• Problem to solve
The data below should be restated word for word, with every picture omitted.
------ Working data ------
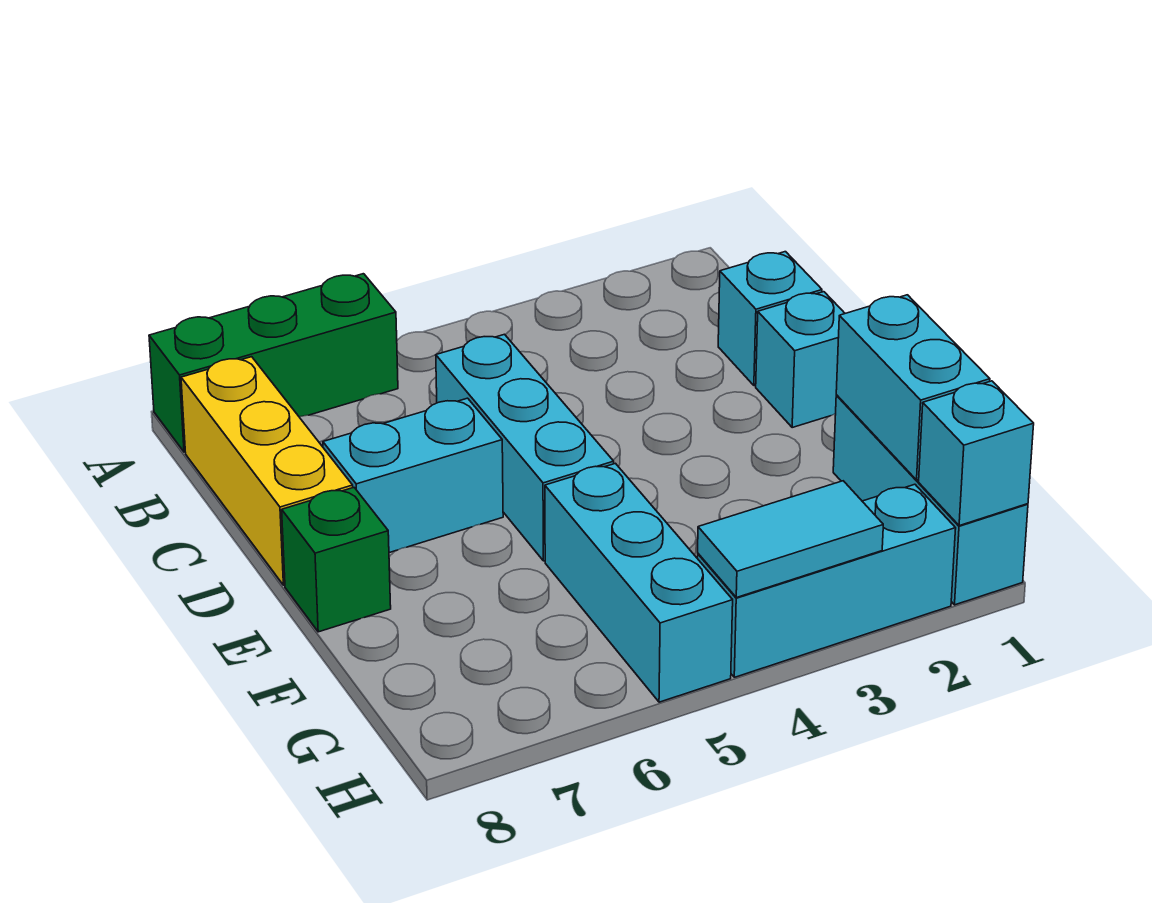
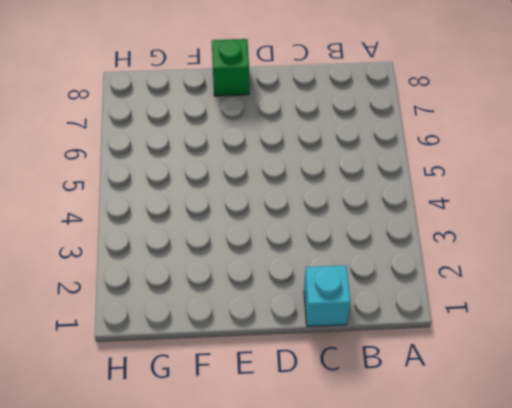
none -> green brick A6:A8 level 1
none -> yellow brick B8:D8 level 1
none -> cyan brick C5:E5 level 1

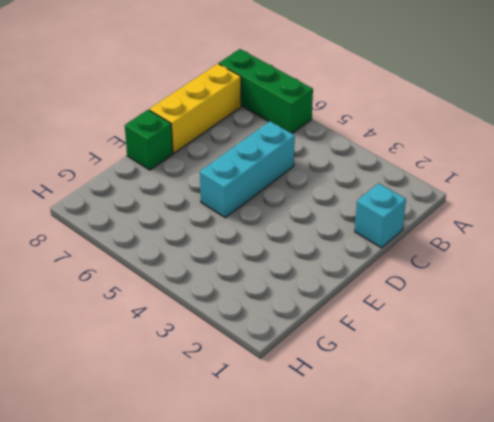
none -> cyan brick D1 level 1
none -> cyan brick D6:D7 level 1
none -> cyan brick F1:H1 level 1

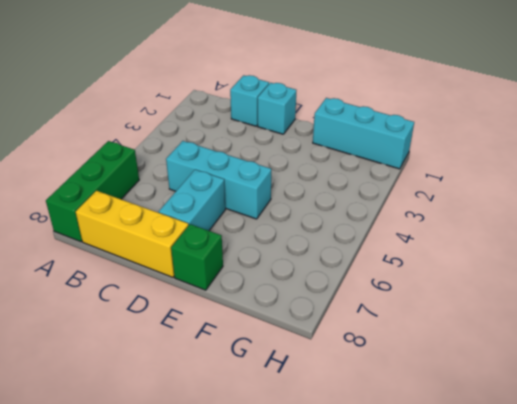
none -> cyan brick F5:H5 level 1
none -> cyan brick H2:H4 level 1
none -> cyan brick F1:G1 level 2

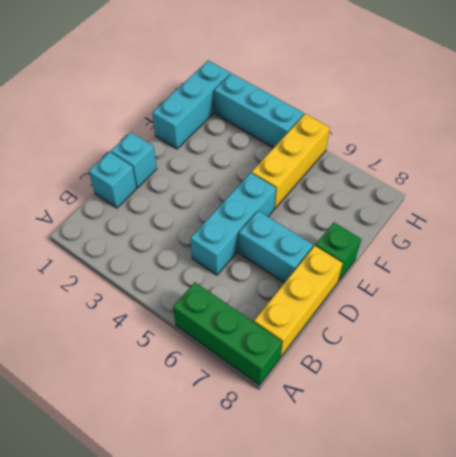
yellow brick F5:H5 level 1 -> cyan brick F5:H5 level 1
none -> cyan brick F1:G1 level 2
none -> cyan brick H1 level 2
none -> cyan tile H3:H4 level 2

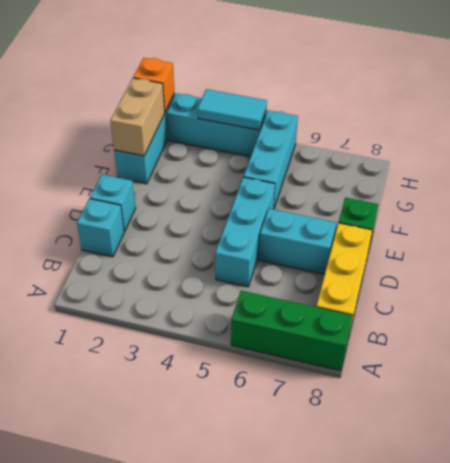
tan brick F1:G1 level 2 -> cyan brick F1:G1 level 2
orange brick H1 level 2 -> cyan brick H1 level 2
------
• Answer to this exercise
none -> green brick A6:A8 level 1
none -> yellow brick B8:D8 level 1
none -> cyan brick C5:E5 level 1

none -> cyan brick D1 level 1
none -> cyan brick D6:D7 level 1
none -> cyan brick F1:H1 level 1

none -> cyan brick F5:H5 level 1
none -> cyan brick H2:H4 level 1
none -> cyan brick F1:G1 level 2

yellow brick F5:H5 level 1 -> cyan brick F5:H5 level 1
none -> cyan brick F1:G1 level 2
none -> cyan brick H1 level 2
none -> cyan tile H3:H4 level 2

tan brick F1:G1 level 2 -> cyan brick F1:G1 level 2
orange brick H1 level 2 -> cyan brick H1 level 2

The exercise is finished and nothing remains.